▸ **Exercise**
A faithful, word-for-word copy of the data below is required, without pictures.
━━━ Data ━━━
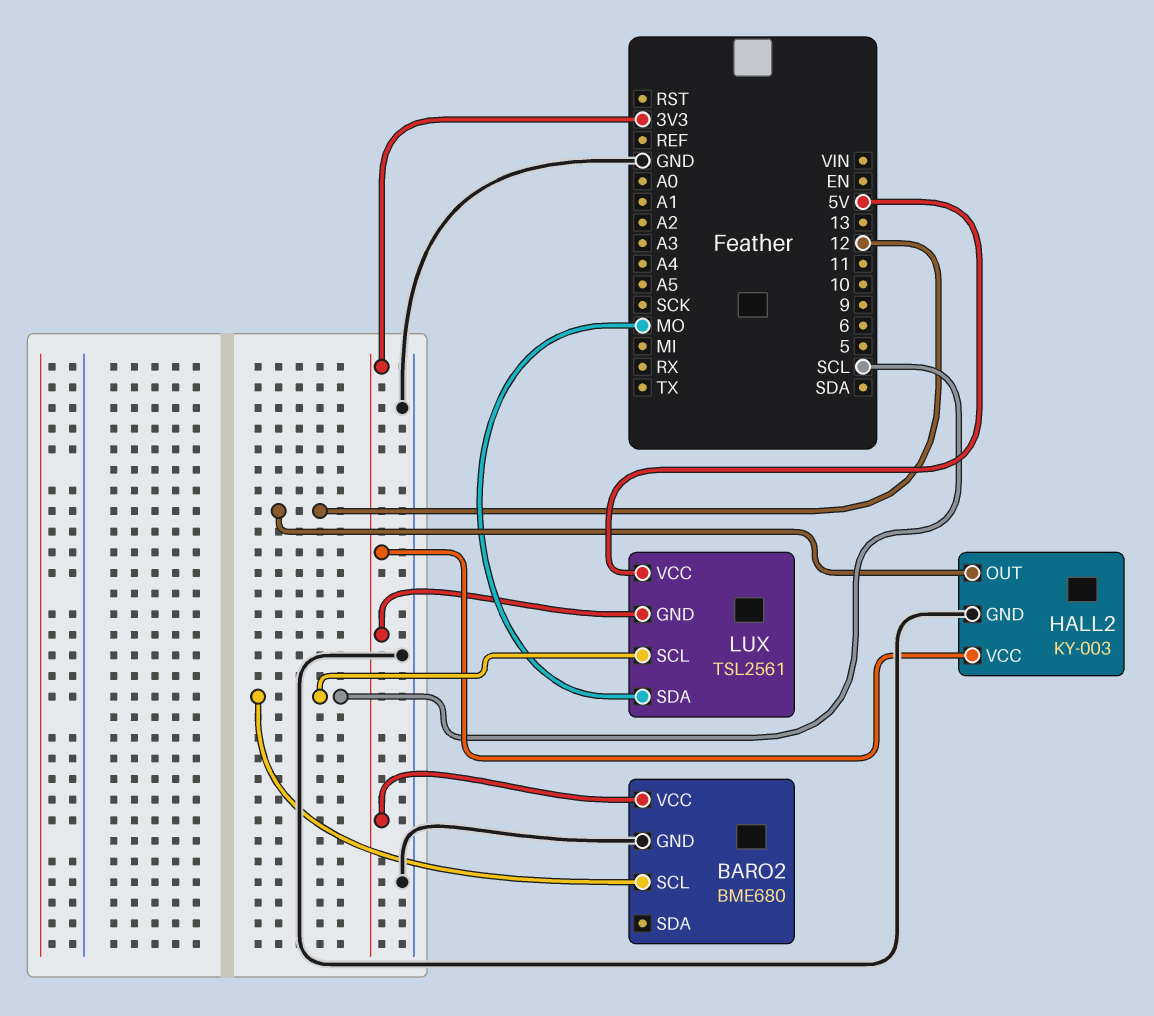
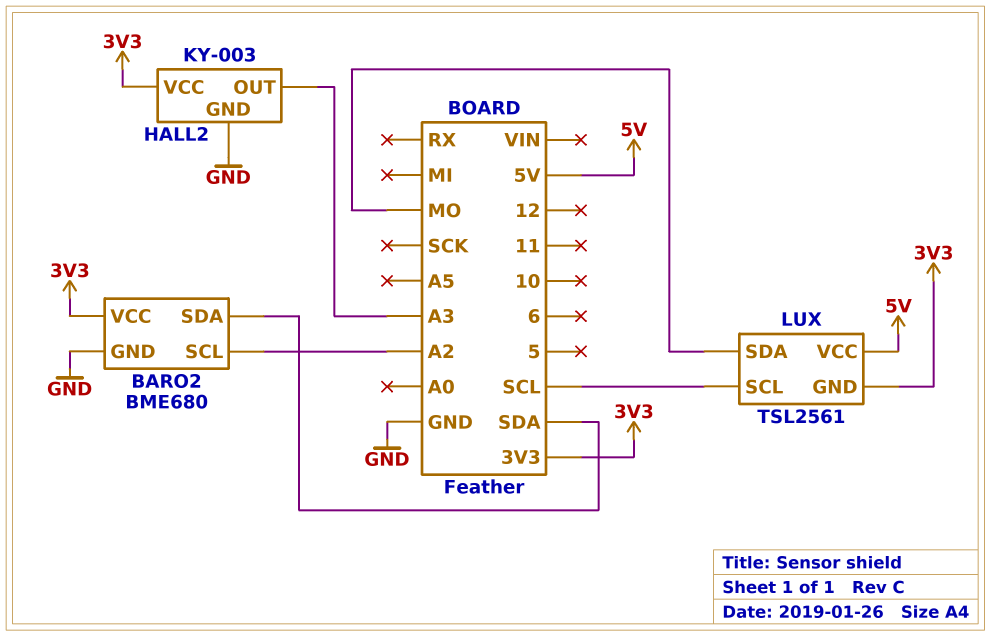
BARO2 pin SCL: SCL -> A2
BARO2 pin SDA: none -> SDA
HALL2 pin OUT: 12 -> A3

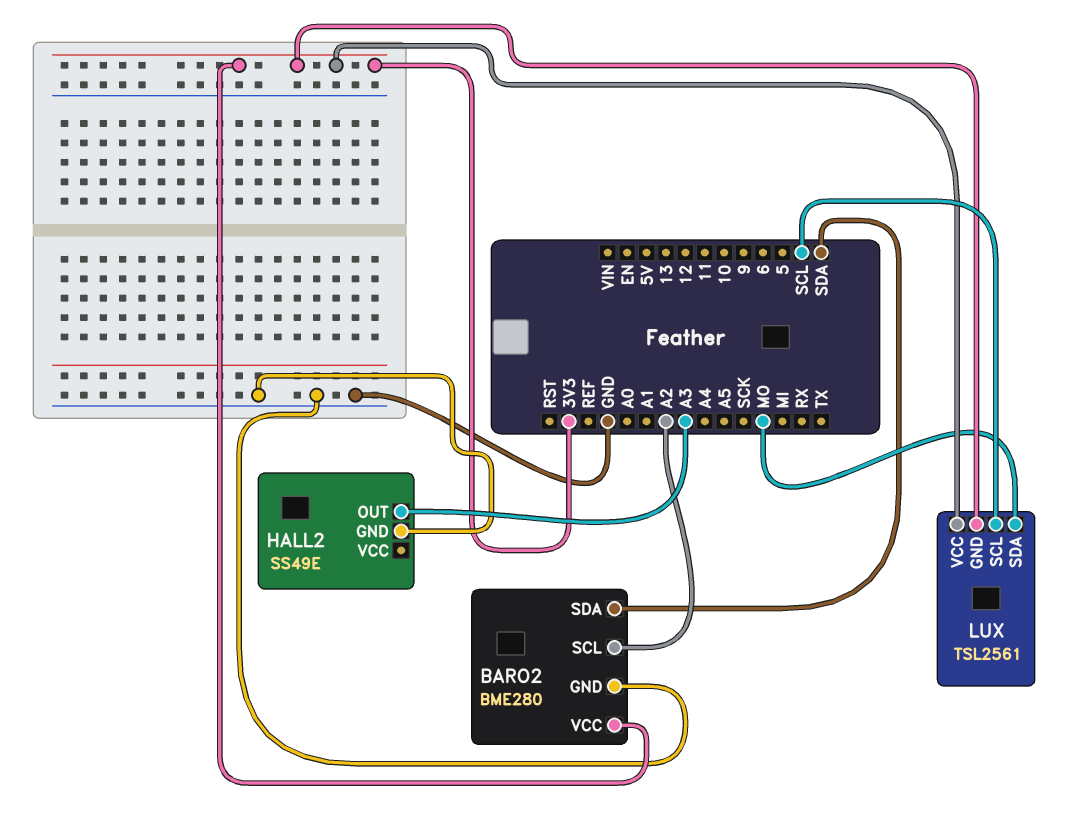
BARO2: BME680 -> BME280
HALL2: KY-003 -> SS49E
HALL2 pin VCC: 3V3 -> none
LUX pin VCC: 5V -> 3V3

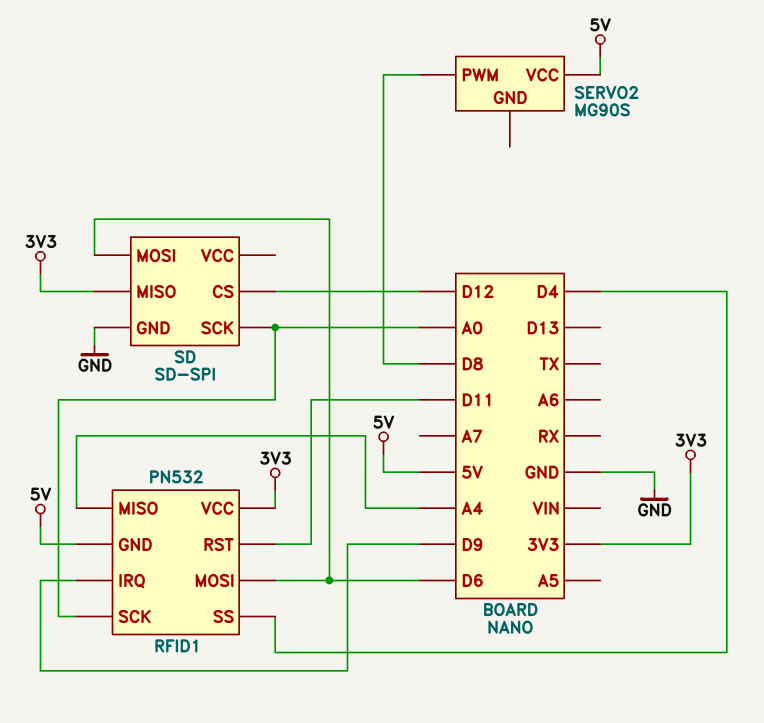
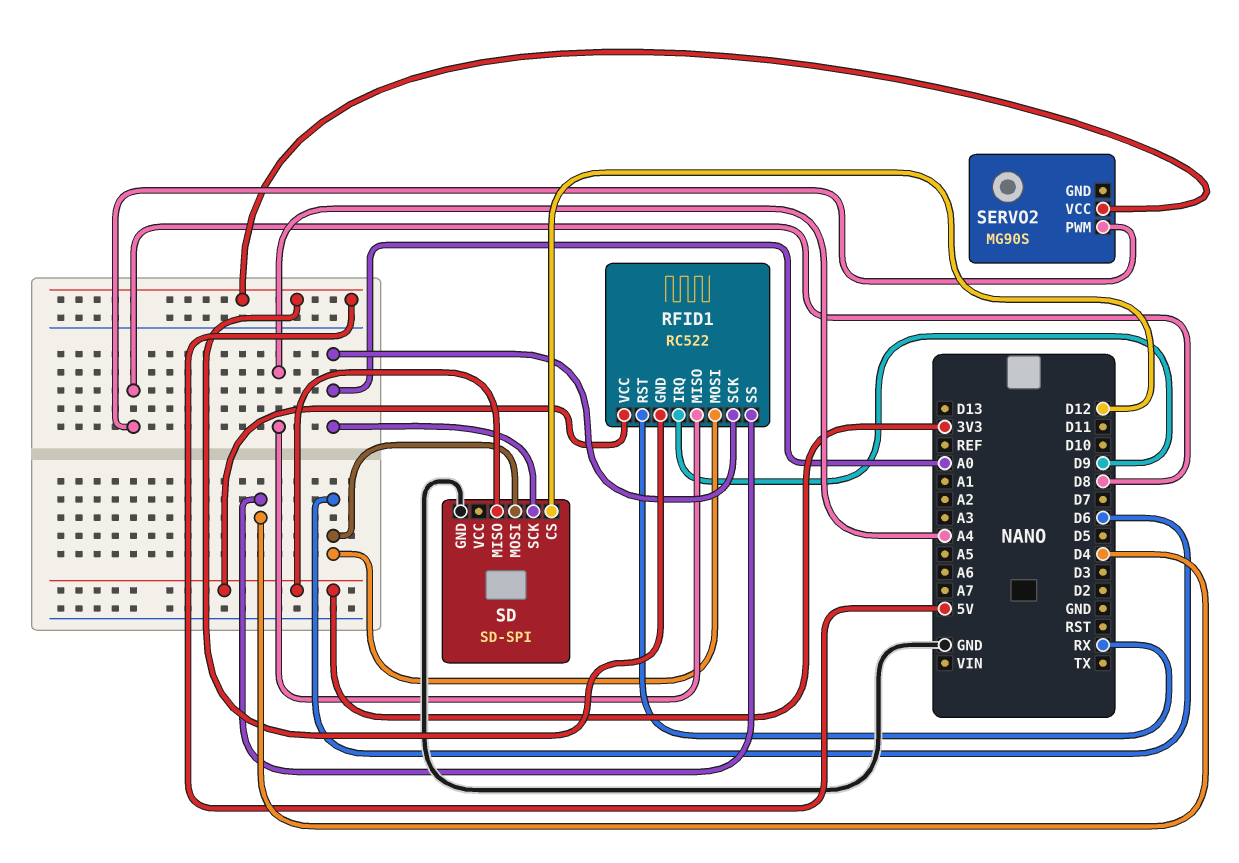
RFID1: PN532 -> RC522
RFID1 pin RST: D11 -> RX

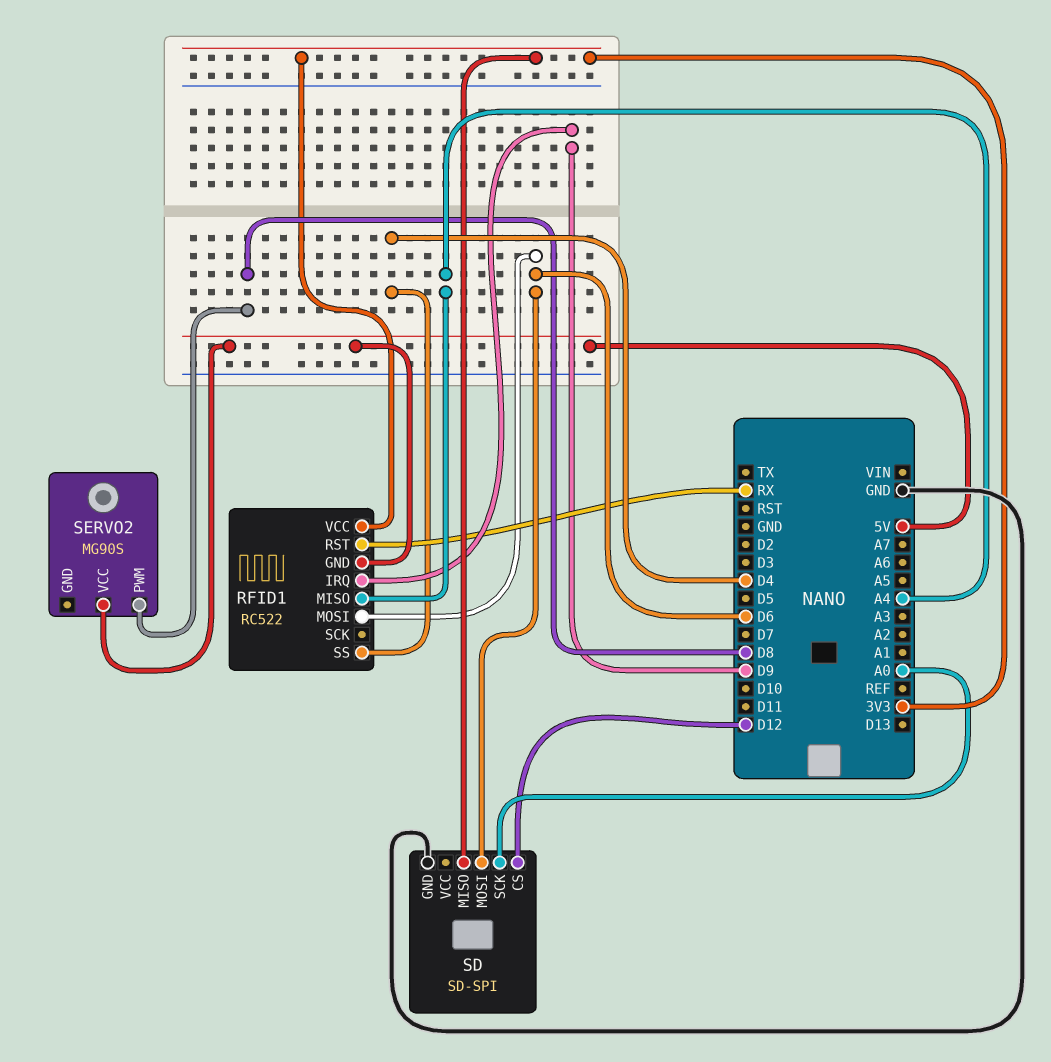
RFID1 pin SCK: A0 -> none

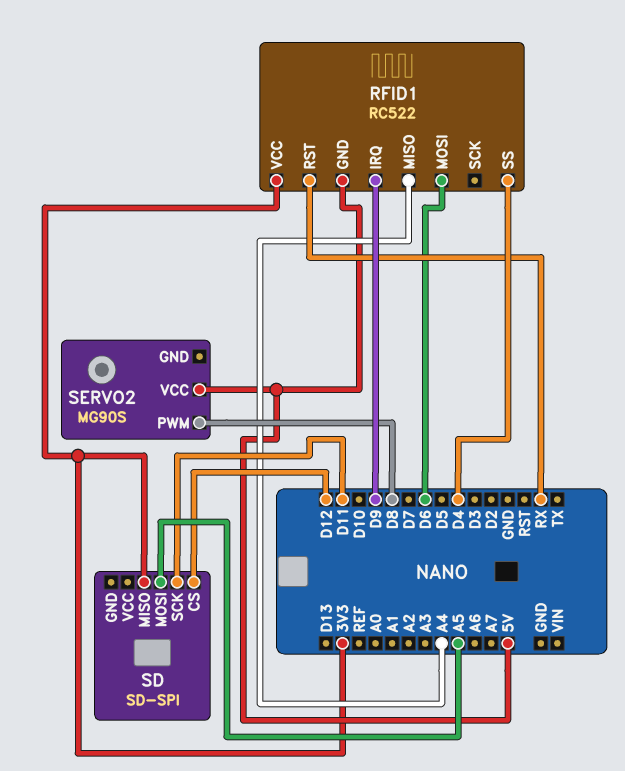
SD pin GND: GND -> none
SD pin MOSI: D6 -> A5
SD pin SCK: A0 -> D11

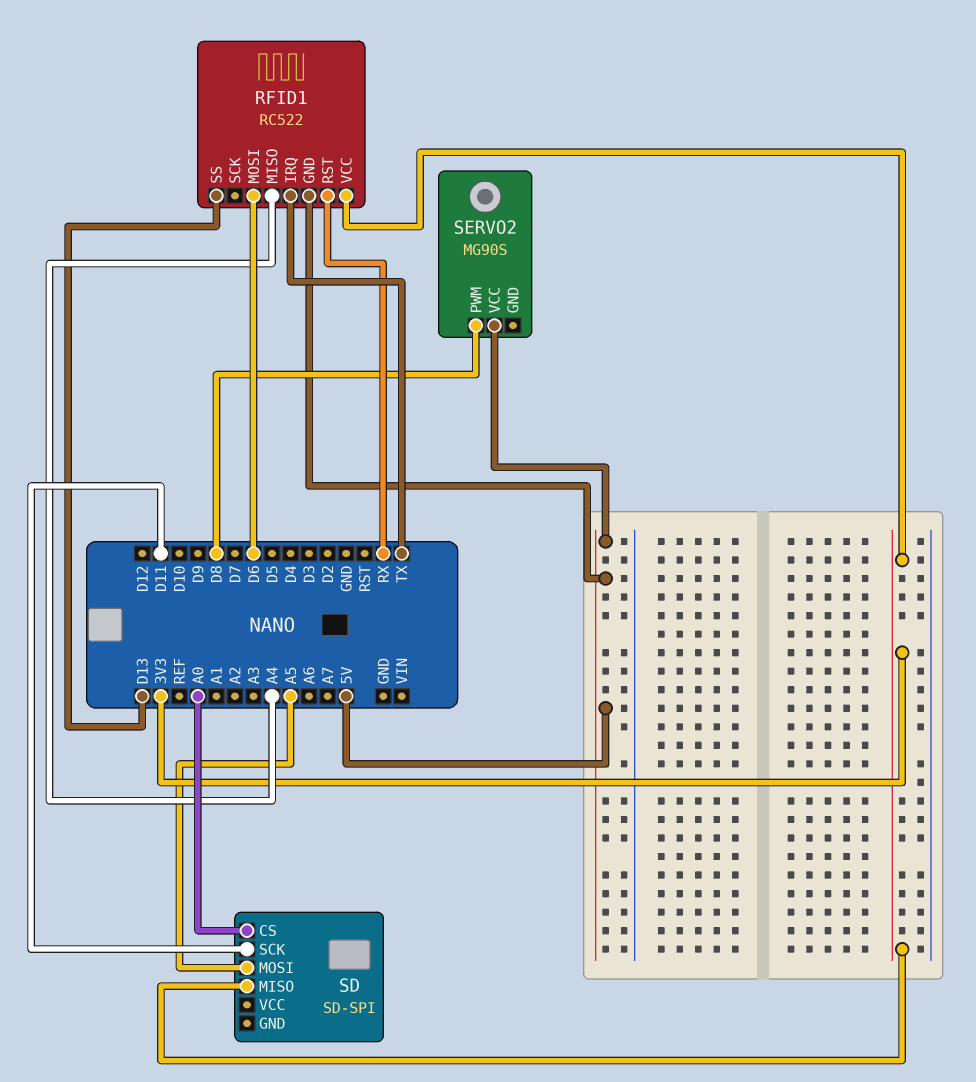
RFID1 pin IRQ: D9 -> TX
RFID1 pin SS: D4 -> D13
SD pin CS: D12 -> A0

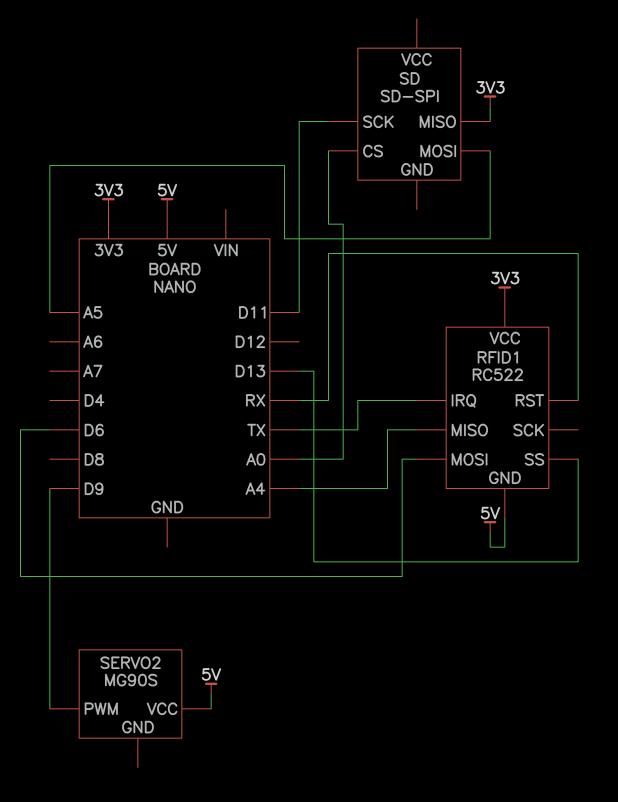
SERVO2 pin PWM: D8 -> D9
━━━
▸ **Answer for the task**
BARO2 pin SCL: SCL -> A2
BARO2 pin SDA: none -> SDA
HALL2 pin OUT: 12 -> A3

BARO2: BME680 -> BME280
HALL2: KY-003 -> SS49E
HALL2 pin VCC: 3V3 -> none
LUX pin VCC: 5V -> 3V3

RFID1: PN532 -> RC522
RFID1 pin RST: D11 -> RX

RFID1 pin SCK: A0 -> none

SD pin GND: GND -> none
SD pin MOSI: D6 -> A5
SD pin SCK: A0 -> D11

RFID1 pin IRQ: D9 -> TX
RFID1 pin SS: D4 -> D13
SD pin CS: D12 -> A0

SERVO2 pin PWM: D8 -> D9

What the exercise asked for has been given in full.